- _Source material_:

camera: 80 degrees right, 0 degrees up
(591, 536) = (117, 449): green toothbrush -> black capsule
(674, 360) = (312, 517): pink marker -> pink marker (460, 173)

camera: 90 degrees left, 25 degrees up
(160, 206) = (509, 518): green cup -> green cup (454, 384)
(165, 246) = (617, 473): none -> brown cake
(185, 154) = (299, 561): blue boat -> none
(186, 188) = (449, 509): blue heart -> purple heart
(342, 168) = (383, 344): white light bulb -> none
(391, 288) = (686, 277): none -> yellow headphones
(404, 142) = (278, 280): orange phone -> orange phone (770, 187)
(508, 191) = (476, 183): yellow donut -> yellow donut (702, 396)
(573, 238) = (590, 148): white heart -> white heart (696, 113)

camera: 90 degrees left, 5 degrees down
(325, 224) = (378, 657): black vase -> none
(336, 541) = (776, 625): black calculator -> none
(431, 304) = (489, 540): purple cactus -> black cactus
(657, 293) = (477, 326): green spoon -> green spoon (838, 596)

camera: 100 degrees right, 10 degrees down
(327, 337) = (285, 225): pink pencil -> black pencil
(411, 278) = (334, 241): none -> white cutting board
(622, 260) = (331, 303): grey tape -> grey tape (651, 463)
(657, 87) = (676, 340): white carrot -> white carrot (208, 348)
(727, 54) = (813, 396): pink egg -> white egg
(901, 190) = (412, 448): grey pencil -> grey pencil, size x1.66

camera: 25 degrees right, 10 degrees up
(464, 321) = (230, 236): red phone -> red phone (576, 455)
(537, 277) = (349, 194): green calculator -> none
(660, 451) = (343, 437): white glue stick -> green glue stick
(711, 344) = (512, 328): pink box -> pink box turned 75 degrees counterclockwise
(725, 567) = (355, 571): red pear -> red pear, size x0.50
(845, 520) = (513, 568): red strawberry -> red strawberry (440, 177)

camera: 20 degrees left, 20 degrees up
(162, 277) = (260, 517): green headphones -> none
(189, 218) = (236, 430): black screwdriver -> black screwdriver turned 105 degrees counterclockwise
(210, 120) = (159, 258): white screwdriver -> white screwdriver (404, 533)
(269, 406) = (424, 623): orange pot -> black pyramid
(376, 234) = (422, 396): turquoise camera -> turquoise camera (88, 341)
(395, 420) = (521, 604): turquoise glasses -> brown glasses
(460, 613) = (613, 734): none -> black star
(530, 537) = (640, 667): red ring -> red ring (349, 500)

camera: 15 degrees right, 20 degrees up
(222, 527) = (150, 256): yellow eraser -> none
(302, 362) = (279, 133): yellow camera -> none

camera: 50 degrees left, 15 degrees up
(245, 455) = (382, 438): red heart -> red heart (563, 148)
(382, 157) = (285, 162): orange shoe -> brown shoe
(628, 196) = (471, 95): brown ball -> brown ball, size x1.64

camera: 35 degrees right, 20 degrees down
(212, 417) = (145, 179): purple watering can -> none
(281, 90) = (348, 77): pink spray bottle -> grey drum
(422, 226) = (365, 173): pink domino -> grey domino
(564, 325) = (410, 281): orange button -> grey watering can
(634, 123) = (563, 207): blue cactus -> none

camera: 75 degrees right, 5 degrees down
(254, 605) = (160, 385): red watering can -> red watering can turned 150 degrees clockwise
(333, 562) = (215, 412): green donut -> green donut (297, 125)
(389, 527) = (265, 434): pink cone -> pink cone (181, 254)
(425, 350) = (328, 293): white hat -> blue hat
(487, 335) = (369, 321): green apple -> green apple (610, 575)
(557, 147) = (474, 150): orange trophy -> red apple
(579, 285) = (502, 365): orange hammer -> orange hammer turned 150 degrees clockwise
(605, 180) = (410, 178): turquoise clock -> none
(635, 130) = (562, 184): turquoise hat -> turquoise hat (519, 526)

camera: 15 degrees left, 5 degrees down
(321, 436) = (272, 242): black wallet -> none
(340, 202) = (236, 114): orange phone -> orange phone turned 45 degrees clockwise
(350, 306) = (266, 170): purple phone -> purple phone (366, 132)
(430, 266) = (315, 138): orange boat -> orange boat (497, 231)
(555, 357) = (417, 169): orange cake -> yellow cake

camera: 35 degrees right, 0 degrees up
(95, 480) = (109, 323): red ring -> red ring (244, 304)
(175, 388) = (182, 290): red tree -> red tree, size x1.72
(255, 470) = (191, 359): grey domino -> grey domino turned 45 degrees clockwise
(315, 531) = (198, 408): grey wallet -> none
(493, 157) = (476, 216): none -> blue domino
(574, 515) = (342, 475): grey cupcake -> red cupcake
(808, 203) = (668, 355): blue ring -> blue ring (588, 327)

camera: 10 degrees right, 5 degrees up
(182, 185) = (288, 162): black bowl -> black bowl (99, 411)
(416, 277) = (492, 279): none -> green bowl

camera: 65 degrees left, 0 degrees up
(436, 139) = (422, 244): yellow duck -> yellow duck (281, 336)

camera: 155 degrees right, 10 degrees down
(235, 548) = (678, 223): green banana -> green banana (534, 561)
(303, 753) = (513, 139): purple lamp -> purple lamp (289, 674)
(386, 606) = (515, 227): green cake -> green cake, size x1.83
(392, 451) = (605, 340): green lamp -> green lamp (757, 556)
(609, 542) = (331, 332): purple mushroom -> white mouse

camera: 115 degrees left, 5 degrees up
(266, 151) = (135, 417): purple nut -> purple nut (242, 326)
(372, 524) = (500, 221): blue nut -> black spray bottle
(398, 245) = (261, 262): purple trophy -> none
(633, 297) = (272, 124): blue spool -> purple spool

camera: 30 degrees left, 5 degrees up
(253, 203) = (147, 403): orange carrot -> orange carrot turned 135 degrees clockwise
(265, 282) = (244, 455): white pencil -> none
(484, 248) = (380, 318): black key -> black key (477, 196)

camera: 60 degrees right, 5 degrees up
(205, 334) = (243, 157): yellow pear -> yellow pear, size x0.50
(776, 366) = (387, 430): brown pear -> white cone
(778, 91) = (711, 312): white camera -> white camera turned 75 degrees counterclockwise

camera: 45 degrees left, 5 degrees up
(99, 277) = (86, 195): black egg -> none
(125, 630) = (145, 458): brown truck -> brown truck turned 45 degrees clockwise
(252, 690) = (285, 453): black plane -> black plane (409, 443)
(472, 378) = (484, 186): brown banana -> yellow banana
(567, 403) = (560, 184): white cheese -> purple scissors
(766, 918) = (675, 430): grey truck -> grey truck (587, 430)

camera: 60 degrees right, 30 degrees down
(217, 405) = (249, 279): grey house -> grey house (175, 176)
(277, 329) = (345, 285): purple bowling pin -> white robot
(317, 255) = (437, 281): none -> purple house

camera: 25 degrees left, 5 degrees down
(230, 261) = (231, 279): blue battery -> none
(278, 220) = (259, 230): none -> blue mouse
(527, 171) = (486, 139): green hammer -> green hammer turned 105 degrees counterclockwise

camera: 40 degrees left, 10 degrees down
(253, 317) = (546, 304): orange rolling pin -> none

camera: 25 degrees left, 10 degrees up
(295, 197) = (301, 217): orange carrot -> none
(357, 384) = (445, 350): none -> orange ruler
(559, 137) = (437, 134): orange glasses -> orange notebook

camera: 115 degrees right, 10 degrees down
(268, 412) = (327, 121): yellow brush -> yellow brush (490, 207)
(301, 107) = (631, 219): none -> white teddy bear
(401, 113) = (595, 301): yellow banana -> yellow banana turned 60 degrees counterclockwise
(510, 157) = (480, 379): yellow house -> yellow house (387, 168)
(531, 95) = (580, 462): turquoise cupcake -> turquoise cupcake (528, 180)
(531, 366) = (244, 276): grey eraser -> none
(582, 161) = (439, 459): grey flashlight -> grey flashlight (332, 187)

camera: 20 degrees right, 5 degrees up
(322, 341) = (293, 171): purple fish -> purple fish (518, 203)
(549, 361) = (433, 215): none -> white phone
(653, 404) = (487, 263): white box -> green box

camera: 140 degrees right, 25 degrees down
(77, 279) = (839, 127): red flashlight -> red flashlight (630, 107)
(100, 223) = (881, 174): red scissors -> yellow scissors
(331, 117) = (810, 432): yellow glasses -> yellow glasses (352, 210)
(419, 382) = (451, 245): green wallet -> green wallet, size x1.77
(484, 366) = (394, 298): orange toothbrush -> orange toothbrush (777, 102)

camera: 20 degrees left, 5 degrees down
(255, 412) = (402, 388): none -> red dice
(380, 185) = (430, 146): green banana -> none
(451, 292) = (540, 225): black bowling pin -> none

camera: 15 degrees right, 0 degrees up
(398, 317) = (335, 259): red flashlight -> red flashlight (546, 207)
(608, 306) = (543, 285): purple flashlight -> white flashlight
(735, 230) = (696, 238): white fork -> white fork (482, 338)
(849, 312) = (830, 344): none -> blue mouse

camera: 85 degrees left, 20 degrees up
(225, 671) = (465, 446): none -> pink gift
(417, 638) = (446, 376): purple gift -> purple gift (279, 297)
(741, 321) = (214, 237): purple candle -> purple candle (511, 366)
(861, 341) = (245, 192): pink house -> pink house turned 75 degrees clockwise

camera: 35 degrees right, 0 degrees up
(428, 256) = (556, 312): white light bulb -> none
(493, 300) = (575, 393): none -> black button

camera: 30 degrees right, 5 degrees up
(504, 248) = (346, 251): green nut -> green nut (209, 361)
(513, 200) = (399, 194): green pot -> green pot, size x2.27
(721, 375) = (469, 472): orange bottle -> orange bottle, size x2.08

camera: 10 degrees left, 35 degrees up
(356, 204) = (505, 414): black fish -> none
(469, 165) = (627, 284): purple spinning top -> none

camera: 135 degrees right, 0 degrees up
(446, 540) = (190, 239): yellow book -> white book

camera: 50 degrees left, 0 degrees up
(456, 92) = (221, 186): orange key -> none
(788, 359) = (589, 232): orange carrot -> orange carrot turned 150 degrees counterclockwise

- _What you need to do_: Using only the entries above, output the line with "camera: 10 degrees left, 35 degrees up", the line with "(446, 540) = (190, 239): yellow", and all lines between them, exactly as they stand.

- _Answer space_:
camera: 10 degrees left, 35 degrees up
(356, 204) = (505, 414): black fish -> none
(469, 165) = (627, 284): purple spinning top -> none

camera: 135 degrees right, 0 degrees up
(446, 540) = (190, 239): yellow book -> white book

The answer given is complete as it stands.